INSTRUCTIONS FOR THE TASK:
Locate the word "lamp" in the data below, then copy every line that holds it.

TASK DATA:
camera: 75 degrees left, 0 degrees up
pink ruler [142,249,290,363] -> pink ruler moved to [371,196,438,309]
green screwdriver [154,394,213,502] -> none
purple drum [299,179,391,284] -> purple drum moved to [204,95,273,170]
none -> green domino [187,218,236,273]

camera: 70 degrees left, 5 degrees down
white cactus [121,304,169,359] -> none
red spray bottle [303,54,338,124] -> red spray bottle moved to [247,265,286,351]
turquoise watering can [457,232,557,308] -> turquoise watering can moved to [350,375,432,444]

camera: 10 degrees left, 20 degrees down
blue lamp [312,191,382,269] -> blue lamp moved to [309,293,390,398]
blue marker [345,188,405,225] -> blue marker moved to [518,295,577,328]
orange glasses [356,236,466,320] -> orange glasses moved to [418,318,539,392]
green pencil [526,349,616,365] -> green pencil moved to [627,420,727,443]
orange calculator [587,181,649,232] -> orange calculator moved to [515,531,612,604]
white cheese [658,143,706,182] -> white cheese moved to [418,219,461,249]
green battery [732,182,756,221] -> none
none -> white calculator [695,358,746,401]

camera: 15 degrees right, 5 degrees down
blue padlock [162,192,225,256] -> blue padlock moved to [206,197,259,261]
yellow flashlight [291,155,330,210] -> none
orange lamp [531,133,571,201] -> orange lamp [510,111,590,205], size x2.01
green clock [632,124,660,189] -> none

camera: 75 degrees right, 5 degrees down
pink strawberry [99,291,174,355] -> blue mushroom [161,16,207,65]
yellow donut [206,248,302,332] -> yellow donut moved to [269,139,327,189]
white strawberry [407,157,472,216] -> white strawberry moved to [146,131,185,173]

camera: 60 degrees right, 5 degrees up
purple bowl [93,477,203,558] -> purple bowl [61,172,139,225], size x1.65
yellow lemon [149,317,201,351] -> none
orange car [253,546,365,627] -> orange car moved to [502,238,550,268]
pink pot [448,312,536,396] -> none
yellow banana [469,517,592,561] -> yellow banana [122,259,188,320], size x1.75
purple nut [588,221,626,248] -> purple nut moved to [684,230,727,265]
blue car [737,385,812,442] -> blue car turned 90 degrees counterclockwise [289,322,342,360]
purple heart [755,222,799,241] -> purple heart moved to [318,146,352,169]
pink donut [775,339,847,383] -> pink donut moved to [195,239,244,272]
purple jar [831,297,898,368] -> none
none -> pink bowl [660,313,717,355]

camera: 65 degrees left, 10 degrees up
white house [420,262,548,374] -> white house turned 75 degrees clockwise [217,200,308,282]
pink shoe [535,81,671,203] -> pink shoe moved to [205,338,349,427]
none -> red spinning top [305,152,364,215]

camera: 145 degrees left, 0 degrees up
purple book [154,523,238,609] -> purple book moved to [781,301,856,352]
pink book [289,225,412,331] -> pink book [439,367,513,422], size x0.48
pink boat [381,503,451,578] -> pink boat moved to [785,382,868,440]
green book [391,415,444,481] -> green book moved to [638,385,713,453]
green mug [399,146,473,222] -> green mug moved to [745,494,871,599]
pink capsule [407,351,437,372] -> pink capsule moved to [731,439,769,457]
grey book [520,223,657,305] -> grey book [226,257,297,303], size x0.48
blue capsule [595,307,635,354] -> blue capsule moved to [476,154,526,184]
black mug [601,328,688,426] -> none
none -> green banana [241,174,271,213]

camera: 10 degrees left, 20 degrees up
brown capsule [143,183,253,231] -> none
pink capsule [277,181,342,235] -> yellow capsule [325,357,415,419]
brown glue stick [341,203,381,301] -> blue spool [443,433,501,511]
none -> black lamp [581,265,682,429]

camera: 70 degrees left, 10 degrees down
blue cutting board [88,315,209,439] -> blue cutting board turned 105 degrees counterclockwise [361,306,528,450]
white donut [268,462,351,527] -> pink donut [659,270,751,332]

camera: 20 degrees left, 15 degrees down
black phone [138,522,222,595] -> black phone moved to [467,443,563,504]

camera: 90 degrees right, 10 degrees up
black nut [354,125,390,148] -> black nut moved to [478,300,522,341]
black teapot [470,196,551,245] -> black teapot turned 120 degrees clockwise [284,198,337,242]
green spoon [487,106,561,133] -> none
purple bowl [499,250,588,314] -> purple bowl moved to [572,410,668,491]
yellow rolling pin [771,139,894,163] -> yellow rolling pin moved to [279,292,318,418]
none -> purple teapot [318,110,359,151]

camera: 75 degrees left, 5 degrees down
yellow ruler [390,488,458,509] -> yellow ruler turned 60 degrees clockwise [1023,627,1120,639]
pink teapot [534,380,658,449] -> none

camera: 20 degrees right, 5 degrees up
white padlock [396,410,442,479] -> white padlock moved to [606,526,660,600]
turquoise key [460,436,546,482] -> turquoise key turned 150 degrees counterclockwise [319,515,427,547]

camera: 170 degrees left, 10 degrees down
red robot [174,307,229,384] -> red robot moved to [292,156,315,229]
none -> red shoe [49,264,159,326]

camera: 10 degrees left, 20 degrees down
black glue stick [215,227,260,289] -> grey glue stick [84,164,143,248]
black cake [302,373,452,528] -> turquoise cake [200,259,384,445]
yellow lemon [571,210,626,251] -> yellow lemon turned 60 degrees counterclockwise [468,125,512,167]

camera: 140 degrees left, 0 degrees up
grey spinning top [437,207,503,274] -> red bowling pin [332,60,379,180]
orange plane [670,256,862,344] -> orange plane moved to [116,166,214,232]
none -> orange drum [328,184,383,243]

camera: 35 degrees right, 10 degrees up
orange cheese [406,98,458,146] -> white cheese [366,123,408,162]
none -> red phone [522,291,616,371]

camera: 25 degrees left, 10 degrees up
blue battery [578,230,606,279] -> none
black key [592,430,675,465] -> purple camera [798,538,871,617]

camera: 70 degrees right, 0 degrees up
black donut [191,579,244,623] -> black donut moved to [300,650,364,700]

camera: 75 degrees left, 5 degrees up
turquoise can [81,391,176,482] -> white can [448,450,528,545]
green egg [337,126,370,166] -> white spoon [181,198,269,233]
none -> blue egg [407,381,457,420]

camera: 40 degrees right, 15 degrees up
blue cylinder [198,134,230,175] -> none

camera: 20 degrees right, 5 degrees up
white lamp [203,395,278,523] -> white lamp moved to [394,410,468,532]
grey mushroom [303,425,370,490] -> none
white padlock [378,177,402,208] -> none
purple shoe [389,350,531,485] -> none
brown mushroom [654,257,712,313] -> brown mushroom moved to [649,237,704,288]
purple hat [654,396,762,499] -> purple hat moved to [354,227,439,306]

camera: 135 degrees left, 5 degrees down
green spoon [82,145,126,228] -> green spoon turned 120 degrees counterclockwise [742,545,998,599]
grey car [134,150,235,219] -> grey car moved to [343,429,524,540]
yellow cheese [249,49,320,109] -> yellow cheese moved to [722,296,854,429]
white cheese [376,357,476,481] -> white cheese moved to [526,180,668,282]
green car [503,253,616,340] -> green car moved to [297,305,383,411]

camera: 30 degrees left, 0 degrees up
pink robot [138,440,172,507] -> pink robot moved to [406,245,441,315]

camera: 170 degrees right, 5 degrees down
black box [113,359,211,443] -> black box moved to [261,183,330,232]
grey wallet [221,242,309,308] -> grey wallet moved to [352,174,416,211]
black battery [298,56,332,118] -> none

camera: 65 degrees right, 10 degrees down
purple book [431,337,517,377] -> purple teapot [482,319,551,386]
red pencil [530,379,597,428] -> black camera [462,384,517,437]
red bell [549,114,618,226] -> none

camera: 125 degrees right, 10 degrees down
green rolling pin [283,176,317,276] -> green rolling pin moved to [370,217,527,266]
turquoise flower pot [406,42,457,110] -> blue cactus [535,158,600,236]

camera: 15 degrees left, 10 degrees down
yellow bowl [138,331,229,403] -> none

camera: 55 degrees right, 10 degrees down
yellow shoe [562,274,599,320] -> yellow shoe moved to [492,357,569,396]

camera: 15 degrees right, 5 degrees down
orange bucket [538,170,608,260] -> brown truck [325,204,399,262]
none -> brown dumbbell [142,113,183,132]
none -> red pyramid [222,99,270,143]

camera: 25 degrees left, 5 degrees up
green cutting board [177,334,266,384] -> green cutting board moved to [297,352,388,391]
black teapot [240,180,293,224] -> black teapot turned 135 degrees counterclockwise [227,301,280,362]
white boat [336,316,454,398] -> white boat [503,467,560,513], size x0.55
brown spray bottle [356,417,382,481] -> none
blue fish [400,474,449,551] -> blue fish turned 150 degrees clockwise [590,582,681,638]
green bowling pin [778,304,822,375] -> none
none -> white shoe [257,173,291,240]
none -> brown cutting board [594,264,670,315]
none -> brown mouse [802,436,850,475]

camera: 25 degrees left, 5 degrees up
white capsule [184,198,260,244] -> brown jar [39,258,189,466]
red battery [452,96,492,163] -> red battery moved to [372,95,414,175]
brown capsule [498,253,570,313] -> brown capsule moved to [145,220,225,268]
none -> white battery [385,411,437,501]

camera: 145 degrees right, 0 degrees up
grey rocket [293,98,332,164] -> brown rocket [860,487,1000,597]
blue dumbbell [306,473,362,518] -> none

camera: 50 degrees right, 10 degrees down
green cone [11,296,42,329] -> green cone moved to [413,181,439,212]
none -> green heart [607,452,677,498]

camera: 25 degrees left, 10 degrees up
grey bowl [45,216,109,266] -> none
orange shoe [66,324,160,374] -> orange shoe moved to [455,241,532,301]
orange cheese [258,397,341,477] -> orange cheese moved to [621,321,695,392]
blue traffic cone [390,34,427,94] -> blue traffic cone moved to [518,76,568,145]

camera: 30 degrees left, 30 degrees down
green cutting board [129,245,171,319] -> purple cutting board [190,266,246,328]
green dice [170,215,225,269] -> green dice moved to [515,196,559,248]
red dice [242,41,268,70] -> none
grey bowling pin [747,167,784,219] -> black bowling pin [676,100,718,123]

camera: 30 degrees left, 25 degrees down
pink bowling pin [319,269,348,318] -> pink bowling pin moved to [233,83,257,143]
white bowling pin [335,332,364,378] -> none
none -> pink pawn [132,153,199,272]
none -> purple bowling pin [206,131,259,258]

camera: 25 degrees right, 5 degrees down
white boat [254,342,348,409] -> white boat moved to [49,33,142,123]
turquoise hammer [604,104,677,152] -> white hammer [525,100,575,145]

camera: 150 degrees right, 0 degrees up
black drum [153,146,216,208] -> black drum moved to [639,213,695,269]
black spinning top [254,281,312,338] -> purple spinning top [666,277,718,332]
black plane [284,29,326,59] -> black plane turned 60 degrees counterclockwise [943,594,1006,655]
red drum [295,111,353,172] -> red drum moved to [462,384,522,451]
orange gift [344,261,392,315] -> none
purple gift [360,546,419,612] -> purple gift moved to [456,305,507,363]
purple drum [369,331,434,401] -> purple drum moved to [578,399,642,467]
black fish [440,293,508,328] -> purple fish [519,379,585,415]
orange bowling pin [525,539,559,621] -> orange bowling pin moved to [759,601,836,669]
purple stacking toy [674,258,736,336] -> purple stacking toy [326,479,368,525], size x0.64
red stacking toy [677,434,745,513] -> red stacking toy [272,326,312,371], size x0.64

SOLUTION TO THIS EXERCISE:
blue lamp [312,191,382,269] -> blue lamp moved to [309,293,390,398]
orange lamp [531,133,571,201] -> orange lamp [510,111,590,205], size x2.01
none -> black lamp [581,265,682,429]
white lamp [203,395,278,523] -> white lamp moved to [394,410,468,532]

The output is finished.